[Excerpts from a dataset]
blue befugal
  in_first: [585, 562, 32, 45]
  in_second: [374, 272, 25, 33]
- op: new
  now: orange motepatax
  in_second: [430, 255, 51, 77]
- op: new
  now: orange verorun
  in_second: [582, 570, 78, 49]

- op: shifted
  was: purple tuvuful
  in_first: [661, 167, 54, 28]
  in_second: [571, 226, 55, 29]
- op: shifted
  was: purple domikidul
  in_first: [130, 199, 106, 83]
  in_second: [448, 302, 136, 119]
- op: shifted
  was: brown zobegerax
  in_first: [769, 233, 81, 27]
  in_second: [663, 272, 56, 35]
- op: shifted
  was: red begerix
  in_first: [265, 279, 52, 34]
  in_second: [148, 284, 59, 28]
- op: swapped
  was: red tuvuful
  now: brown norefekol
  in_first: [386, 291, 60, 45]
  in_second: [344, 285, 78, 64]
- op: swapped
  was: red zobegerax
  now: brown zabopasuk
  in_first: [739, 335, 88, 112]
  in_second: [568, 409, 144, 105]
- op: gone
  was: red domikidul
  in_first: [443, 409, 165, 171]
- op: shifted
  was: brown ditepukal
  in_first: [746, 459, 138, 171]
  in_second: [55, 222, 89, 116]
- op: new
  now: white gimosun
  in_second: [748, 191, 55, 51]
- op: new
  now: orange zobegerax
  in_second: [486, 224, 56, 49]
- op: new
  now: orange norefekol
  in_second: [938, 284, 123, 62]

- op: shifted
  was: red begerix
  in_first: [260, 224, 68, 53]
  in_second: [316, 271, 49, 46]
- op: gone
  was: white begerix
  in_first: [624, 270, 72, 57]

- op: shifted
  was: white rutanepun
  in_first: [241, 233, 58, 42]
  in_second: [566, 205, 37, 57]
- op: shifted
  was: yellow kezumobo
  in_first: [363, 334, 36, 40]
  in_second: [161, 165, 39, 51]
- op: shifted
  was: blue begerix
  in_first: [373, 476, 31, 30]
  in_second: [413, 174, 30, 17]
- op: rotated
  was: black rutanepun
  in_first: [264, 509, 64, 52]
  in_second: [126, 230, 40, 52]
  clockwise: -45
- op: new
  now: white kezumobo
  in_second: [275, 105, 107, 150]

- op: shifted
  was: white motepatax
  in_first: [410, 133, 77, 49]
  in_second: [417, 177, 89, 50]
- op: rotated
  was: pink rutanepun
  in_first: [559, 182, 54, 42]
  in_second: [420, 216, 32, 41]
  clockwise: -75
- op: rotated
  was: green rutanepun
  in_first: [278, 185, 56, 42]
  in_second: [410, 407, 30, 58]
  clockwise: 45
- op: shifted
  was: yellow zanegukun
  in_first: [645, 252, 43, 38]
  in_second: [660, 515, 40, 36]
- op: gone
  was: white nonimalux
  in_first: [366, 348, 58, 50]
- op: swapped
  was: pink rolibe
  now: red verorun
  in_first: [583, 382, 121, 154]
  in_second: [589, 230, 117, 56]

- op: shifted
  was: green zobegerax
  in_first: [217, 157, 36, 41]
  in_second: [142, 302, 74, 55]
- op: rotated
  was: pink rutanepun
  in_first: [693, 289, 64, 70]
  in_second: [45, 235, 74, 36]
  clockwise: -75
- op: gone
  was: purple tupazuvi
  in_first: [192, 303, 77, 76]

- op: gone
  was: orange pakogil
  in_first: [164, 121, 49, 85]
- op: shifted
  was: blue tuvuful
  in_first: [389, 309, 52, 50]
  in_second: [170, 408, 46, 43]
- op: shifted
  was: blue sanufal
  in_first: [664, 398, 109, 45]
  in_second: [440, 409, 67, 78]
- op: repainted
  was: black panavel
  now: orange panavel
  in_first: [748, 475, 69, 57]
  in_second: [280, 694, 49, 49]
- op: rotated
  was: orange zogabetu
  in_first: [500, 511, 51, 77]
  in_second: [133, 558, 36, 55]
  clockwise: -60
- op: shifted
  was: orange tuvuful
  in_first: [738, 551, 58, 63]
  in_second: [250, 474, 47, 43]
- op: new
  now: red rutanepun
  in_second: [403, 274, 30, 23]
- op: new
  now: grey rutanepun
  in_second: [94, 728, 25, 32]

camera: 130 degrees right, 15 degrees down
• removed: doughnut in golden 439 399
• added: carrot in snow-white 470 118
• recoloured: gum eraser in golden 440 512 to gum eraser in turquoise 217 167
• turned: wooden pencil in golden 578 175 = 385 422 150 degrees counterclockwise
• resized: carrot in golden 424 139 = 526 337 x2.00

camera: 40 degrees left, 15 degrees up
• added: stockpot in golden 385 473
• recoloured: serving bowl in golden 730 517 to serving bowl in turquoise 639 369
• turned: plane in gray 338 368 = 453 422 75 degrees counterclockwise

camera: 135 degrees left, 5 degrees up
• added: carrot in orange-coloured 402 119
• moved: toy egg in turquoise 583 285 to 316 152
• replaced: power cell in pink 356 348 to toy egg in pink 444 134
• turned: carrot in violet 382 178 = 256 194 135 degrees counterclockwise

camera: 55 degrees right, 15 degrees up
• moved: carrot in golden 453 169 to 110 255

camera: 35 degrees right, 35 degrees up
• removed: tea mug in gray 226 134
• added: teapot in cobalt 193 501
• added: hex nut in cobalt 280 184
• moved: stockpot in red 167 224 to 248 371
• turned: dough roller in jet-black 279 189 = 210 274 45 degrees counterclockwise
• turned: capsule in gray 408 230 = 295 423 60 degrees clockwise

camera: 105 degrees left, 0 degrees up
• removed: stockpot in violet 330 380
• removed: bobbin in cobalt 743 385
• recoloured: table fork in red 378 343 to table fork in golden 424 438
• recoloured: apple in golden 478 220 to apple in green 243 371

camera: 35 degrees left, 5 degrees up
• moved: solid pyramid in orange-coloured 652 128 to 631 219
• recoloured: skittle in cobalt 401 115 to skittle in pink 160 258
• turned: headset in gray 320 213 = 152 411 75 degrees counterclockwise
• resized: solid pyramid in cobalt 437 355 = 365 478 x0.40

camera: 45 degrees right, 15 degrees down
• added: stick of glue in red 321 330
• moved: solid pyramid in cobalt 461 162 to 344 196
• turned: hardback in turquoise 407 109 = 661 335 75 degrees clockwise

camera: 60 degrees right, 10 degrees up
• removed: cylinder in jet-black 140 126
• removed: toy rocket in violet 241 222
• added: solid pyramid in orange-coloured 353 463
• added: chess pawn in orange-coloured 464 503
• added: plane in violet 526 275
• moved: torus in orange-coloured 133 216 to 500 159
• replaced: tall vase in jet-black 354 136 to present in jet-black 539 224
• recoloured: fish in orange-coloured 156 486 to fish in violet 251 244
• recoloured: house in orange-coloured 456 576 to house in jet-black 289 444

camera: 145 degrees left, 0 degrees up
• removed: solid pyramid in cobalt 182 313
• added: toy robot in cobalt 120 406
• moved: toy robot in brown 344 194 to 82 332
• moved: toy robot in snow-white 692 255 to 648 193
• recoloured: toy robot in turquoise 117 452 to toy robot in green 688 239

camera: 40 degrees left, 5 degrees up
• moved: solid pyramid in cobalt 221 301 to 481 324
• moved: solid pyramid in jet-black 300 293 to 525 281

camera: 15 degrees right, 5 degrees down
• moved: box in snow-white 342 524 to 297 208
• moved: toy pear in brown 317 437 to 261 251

• Work required: What you return must match the data word for word.

• Your response:
blue befugal
  in_first: [585, 562, 32, 45]
  in_second: [374, 272, 25, 33]
- op: new
  now: orange motepatax
  in_second: [430, 255, 51, 77]
- op: new
  now: orange verorun
  in_second: [582, 570, 78, 49]

- op: shifted
  was: purple tuvuful
  in_first: [661, 167, 54, 28]
  in_second: [571, 226, 55, 29]
- op: shifted
  was: purple domikidul
  in_first: [130, 199, 106, 83]
  in_second: [448, 302, 136, 119]
- op: shifted
  was: brown zobegerax
  in_first: [769, 233, 81, 27]
  in_second: [663, 272, 56, 35]
- op: shifted
  was: red begerix
  in_first: [265, 279, 52, 34]
  in_second: [148, 284, 59, 28]
- op: swapped
  was: red tuvuful
  now: brown norefekol
  in_first: [386, 291, 60, 45]
  in_second: [344, 285, 78, 64]
- op: swapped
  was: red zobegerax
  now: brown zabopasuk
  in_first: [739, 335, 88, 112]
  in_second: [568, 409, 144, 105]
- op: gone
  was: red domikidul
  in_first: [443, 409, 165, 171]
- op: shifted
  was: brown ditepukal
  in_first: [746, 459, 138, 171]
  in_second: [55, 222, 89, 116]
- op: new
  now: white gimosun
  in_second: [748, 191, 55, 51]
- op: new
  now: orange zobegerax
  in_second: [486, 224, 56, 49]
- op: new
  now: orange norefekol
  in_second: [938, 284, 123, 62]

- op: shifted
  was: red begerix
  in_first: [260, 224, 68, 53]
  in_second: [316, 271, 49, 46]
- op: gone
  was: white begerix
  in_first: [624, 270, 72, 57]

- op: shifted
  was: white rutanepun
  in_first: [241, 233, 58, 42]
  in_second: [566, 205, 37, 57]
- op: shifted
  was: yellow kezumobo
  in_first: [363, 334, 36, 40]
  in_second: [161, 165, 39, 51]
- op: shifted
  was: blue begerix
  in_first: [373, 476, 31, 30]
  in_second: [413, 174, 30, 17]
- op: rotated
  was: black rutanepun
  in_first: [264, 509, 64, 52]
  in_second: [126, 230, 40, 52]
  clockwise: -45
- op: new
  now: white kezumobo
  in_second: [275, 105, 107, 150]

- op: shifted
  was: white motepatax
  in_first: [410, 133, 77, 49]
  in_second: [417, 177, 89, 50]
- op: rotated
  was: pink rutanepun
  in_first: [559, 182, 54, 42]
  in_second: [420, 216, 32, 41]
  clockwise: -75
- op: rotated
  was: green rutanepun
  in_first: [278, 185, 56, 42]
  in_second: [410, 407, 30, 58]
  clockwise: 45
- op: shifted
  was: yellow zanegukun
  in_first: [645, 252, 43, 38]
  in_second: [660, 515, 40, 36]
- op: gone
  was: white nonimalux
  in_first: [366, 348, 58, 50]
- op: swapped
  was: pink rolibe
  now: red verorun
  in_first: [583, 382, 121, 154]
  in_second: [589, 230, 117, 56]

- op: shifted
  was: green zobegerax
  in_first: [217, 157, 36, 41]
  in_second: [142, 302, 74, 55]
- op: rotated
  was: pink rutanepun
  in_first: [693, 289, 64, 70]
  in_second: [45, 235, 74, 36]
  clockwise: -75
- op: gone
  was: purple tupazuvi
  in_first: [192, 303, 77, 76]

- op: gone
  was: orange pakogil
  in_first: [164, 121, 49, 85]
- op: shifted
  was: blue tuvuful
  in_first: [389, 309, 52, 50]
  in_second: [170, 408, 46, 43]
- op: shifted
  was: blue sanufal
  in_first: [664, 398, 109, 45]
  in_second: [440, 409, 67, 78]
- op: repainted
  was: black panavel
  now: orange panavel
  in_first: [748, 475, 69, 57]
  in_second: [280, 694, 49, 49]
- op: rotated
  was: orange zogabetu
  in_first: [500, 511, 51, 77]
  in_second: [133, 558, 36, 55]
  clockwise: -60
- op: shifted
  was: orange tuvuful
  in_first: [738, 551, 58, 63]
  in_second: [250, 474, 47, 43]
- op: new
  now: red rutanepun
  in_second: [403, 274, 30, 23]
- op: new
  now: grey rutanepun
  in_second: [94, 728, 25, 32]

camera: 130 degrees right, 15 degrees down
• removed: doughnut in golden 439 399
• added: carrot in snow-white 470 118
• recoloured: gum eraser in golden 440 512 to gum eraser in turquoise 217 167
• turned: wooden pencil in golden 578 175 = 385 422 150 degrees counterclockwise
• resized: carrot in golden 424 139 = 526 337 x2.00

camera: 40 degrees left, 15 degrees up
• added: stockpot in golden 385 473
• recoloured: serving bowl in golden 730 517 to serving bowl in turquoise 639 369
• turned: plane in gray 338 368 = 453 422 75 degrees counterclockwise

camera: 135 degrees left, 5 degrees up
• added: carrot in orange-coloured 402 119
• moved: toy egg in turquoise 583 285 to 316 152
• replaced: power cell in pink 356 348 to toy egg in pink 444 134
• turned: carrot in violet 382 178 = 256 194 135 degrees counterclockwise

camera: 55 degrees right, 15 degrees up
• moved: carrot in golden 453 169 to 110 255

camera: 35 degrees right, 35 degrees up
• removed: tea mug in gray 226 134
• added: teapot in cobalt 193 501
• added: hex nut in cobalt 280 184
• moved: stockpot in red 167 224 to 248 371
• turned: dough roller in jet-black 279 189 = 210 274 45 degrees counterclockwise
• turned: capsule in gray 408 230 = 295 423 60 degrees clockwise

camera: 105 degrees left, 0 degrees up
• removed: stockpot in violet 330 380
• removed: bobbin in cobalt 743 385
• recoloured: table fork in red 378 343 to table fork in golden 424 438
• recoloured: apple in golden 478 220 to apple in green 243 371

camera: 35 degrees left, 5 degrees up
• moved: solid pyramid in orange-coloured 652 128 to 631 219
• recoloured: skittle in cobalt 401 115 to skittle in pink 160 258
• turned: headset in gray 320 213 = 152 411 75 degrees counterclockwise
• resized: solid pyramid in cobalt 437 355 = 365 478 x0.40

camera: 45 degrees right, 15 degrees down
• added: stick of glue in red 321 330
• moved: solid pyramid in cobalt 461 162 to 344 196
• turned: hardback in turquoise 407 109 = 661 335 75 degrees clockwise

camera: 60 degrees right, 10 degrees up
• removed: cylinder in jet-black 140 126
• removed: toy rocket in violet 241 222
• added: solid pyramid in orange-coloured 353 463
• added: chess pawn in orange-coloured 464 503
• added: plane in violet 526 275
• moved: torus in orange-coloured 133 216 to 500 159
• replaced: tall vase in jet-black 354 136 to present in jet-black 539 224
• recoloured: fish in orange-coloured 156 486 to fish in violet 251 244
• recoloured: house in orange-coloured 456 576 to house in jet-black 289 444

camera: 145 degrees left, 0 degrees up
• removed: solid pyramid in cobalt 182 313
• added: toy robot in cobalt 120 406
• moved: toy robot in brown 344 194 to 82 332
• moved: toy robot in snow-white 692 255 to 648 193
• recoloured: toy robot in turquoise 117 452 to toy robot in green 688 239

camera: 40 degrees left, 5 degrees up
• moved: solid pyramid in cobalt 221 301 to 481 324
• moved: solid pyramid in jet-black 300 293 to 525 281

camera: 15 degrees right, 5 degrees down
• moved: box in snow-white 342 524 to 297 208
• moved: toy pear in brown 317 437 to 261 251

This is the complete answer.